Data =
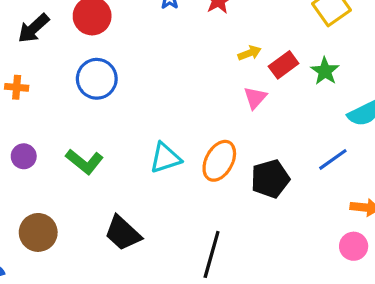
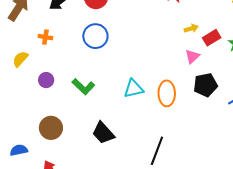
orange ellipse: (219, 161) -> (167, 93), turned -35
black pentagon: (270, 179) -> (205, 85), moved

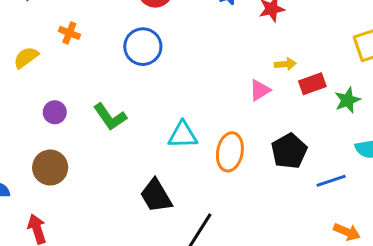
pink triangle: (192, 56) -> (260, 90), moved
purple circle: (46, 80) -> (55, 112), moved
black pentagon: (205, 85) -> (289, 151), turned -30
black trapezoid: (103, 133) -> (156, 196), moved

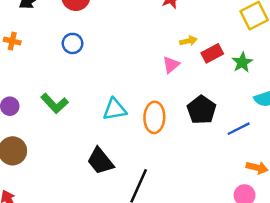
blue circle: (143, 47) -> (73, 43), size x0.7

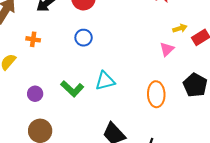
cyan triangle: (115, 109) -> (105, 81), moved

Action item =
Pictures are not part of the copy. Please reproduce the material word for word.

Exercise result =
orange ellipse: (219, 161) -> (167, 93), turned -35
black pentagon: (270, 179) -> (205, 85), moved

pink triangle: (192, 56) -> (260, 90), moved
purple circle: (46, 80) -> (55, 112), moved
black pentagon: (205, 85) -> (289, 151), turned -30
black trapezoid: (103, 133) -> (156, 196), moved

blue circle: (143, 47) -> (73, 43), size x0.7

cyan triangle: (115, 109) -> (105, 81), moved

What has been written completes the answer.